[Edit difference data]
______________________________

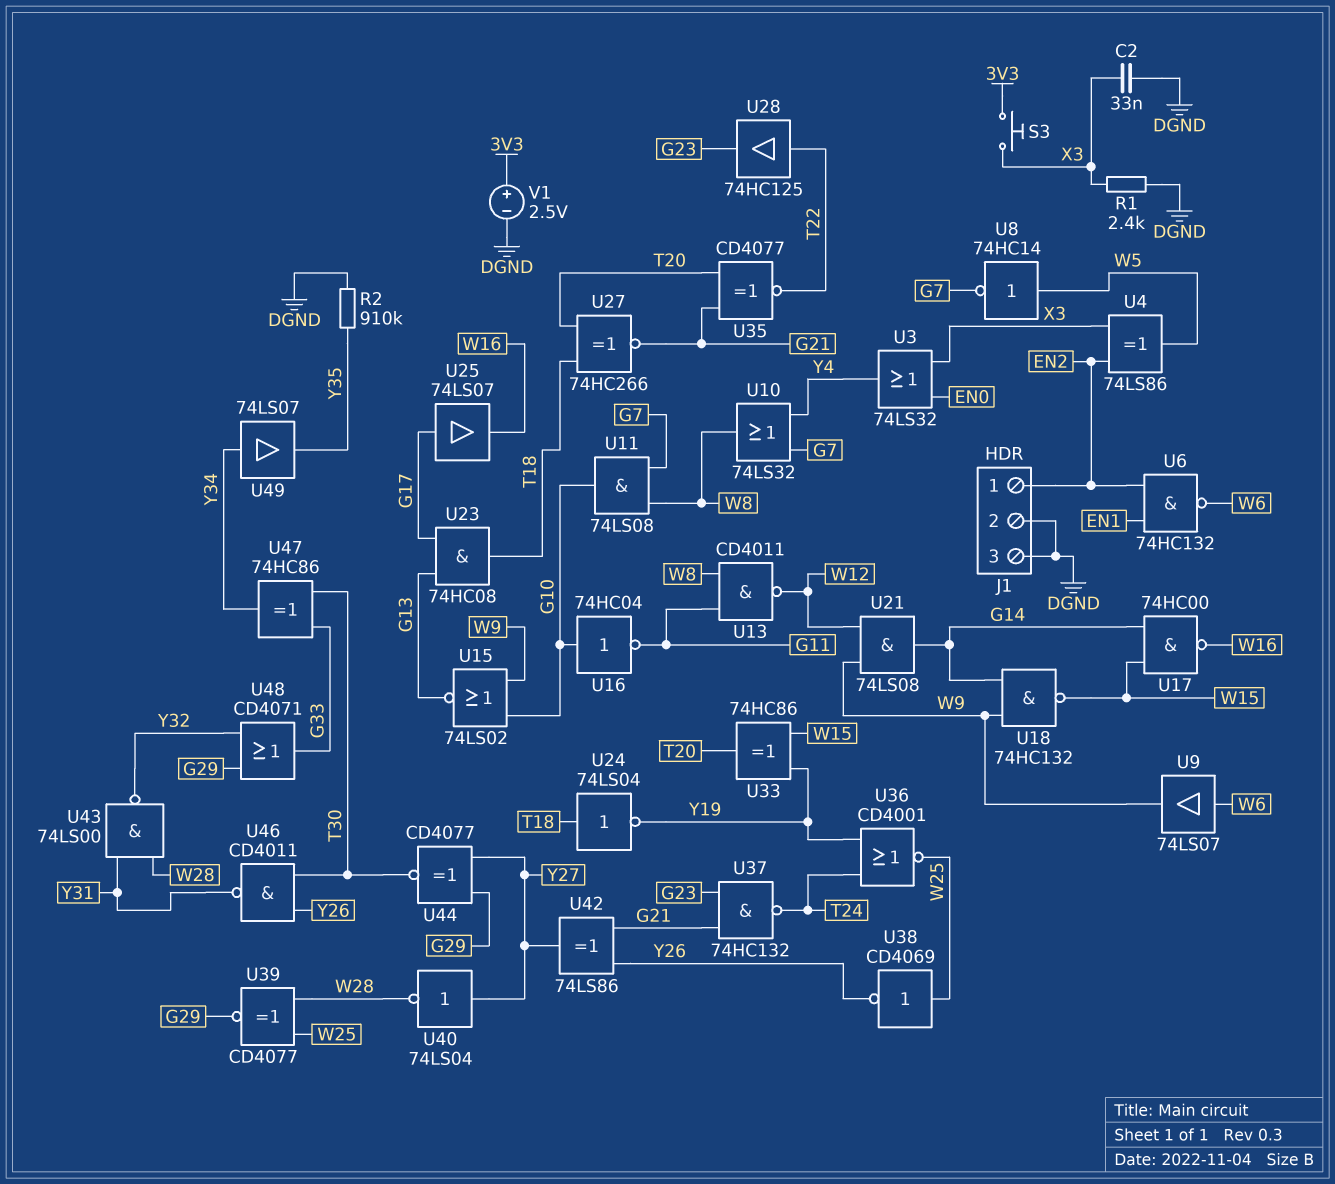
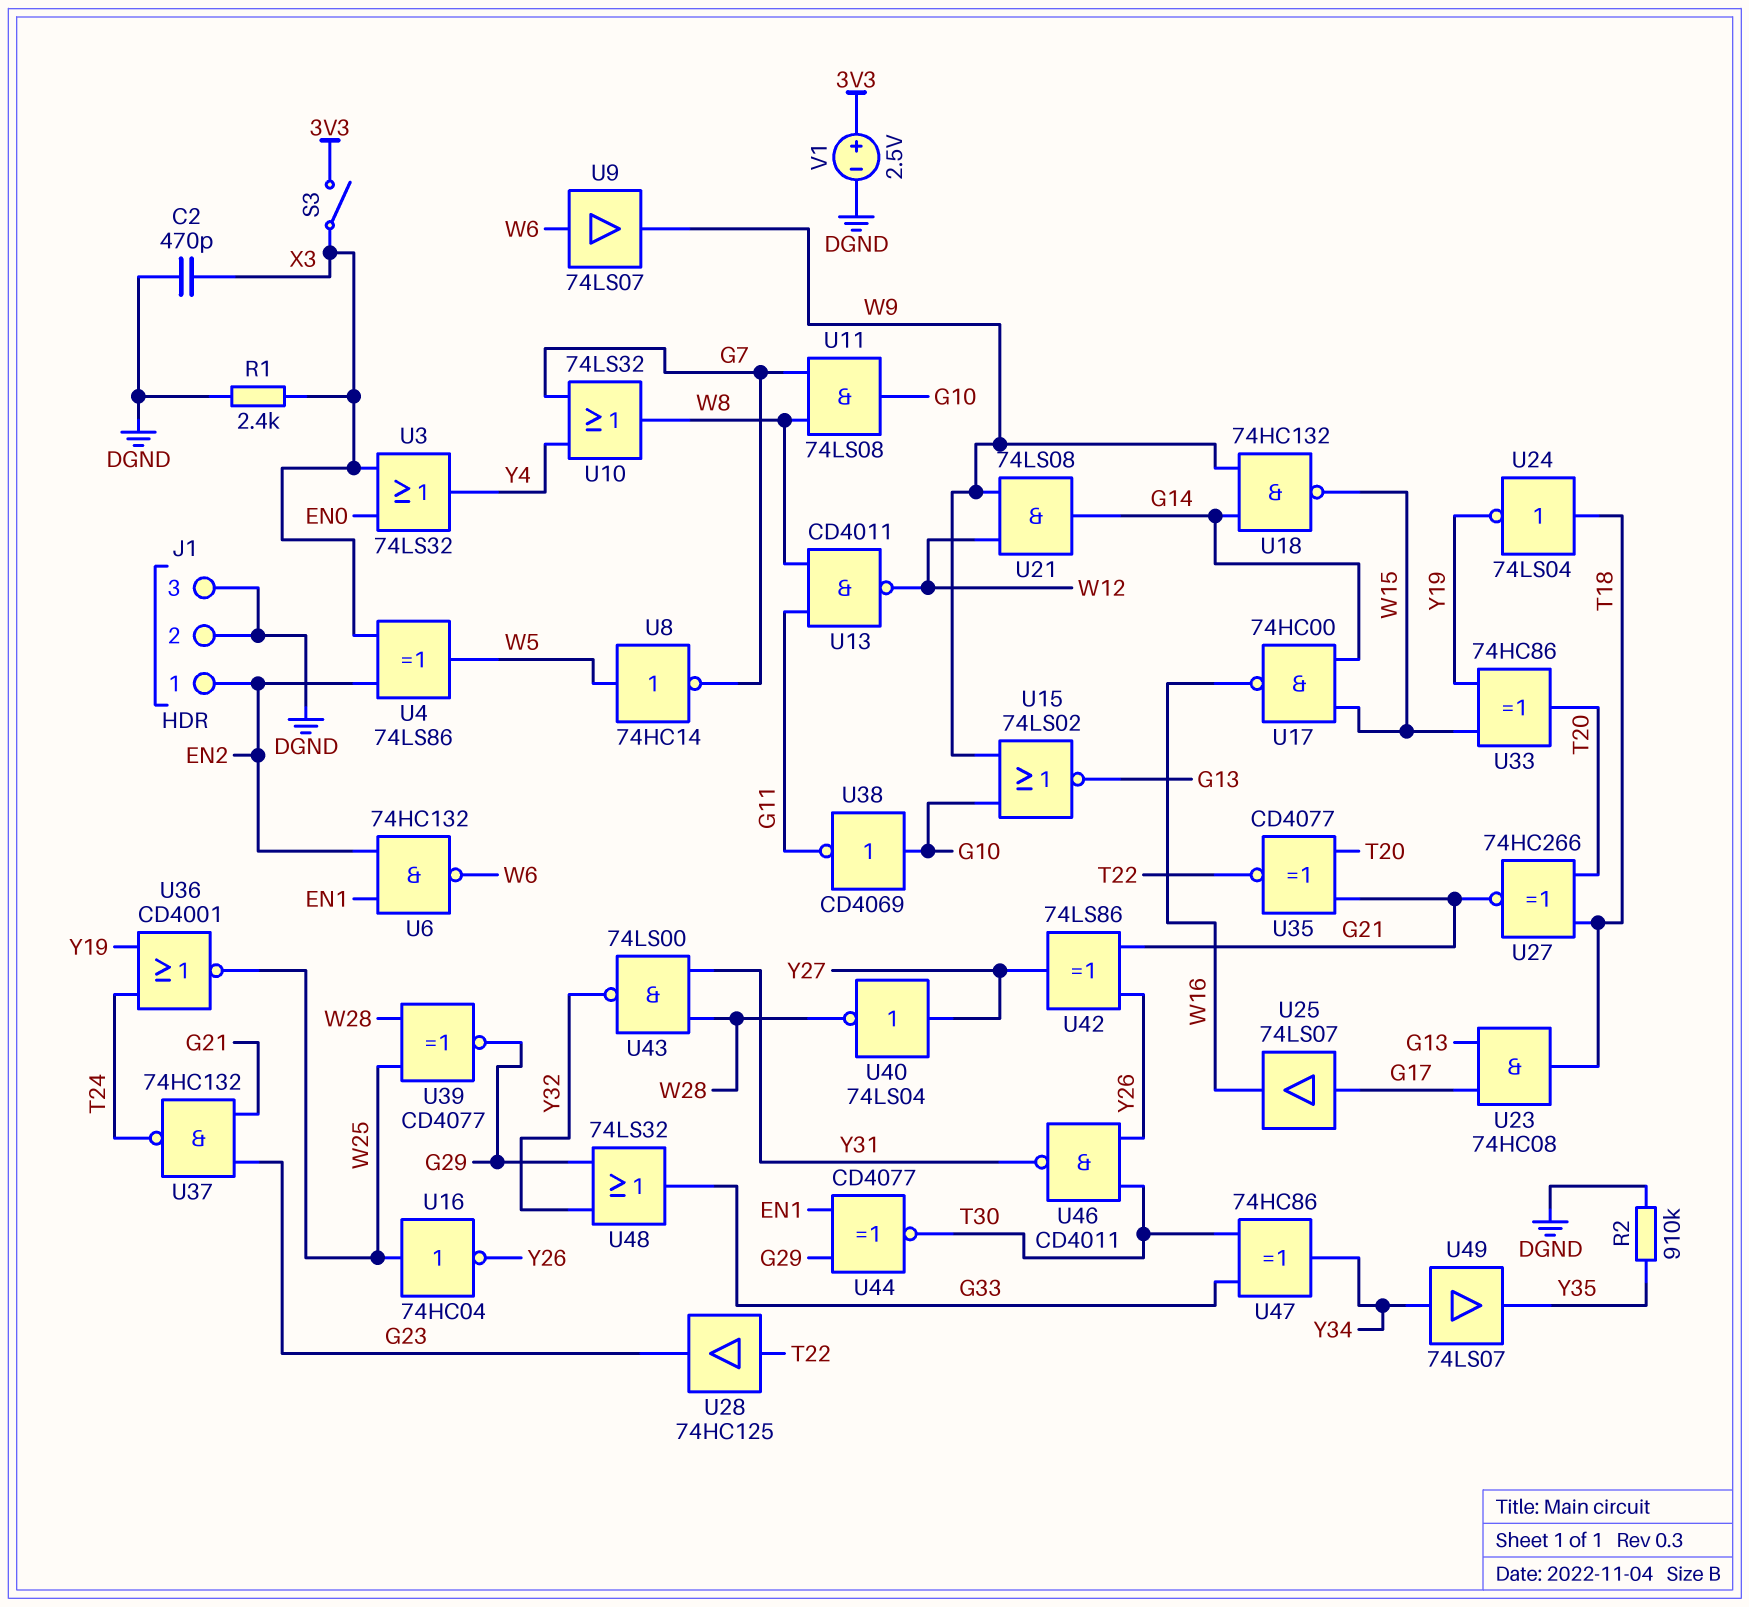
C2: 33nF (DGND, X3) -> 470pF (DGND, X3)
S3: button (3V3, X3) -> switch (3V3, X3)
U16: NOT 74HC04 (in G10, out G11) -> NOT 74HC04 (in W25, out Y26)
U38: NOT CD4069 (in W25, out Y26) -> NOT CD4069 (in G10, out G11)
U44: XNOR CD4077 (in G29, in Y27, out T30) -> XNOR CD4077 (in EN1, in G29, out T30)
U48: OR CD4071 (in G29, in Y32, out G33) -> OR 74LS32 (in G29, in Y32, out G33)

______________________________

[Exercise instructions]
Each record should be printed exactly as it appears, leaving the pictures out.

[Written response]
C2: 33nF (DGND, X3) -> 470pF (DGND, X3)
S3: button (3V3, X3) -> switch (3V3, X3)
U16: NOT 74HC04 (in G10, out G11) -> NOT 74HC04 (in W25, out Y26)
U38: NOT CD4069 (in W25, out Y26) -> NOT CD4069 (in G10, out G11)
U44: XNOR CD4077 (in G29, in Y27, out T30) -> XNOR CD4077 (in EN1, in G29, out T30)
U48: OR CD4071 (in G29, in Y32, out G33) -> OR 74LS32 (in G29, in Y32, out G33)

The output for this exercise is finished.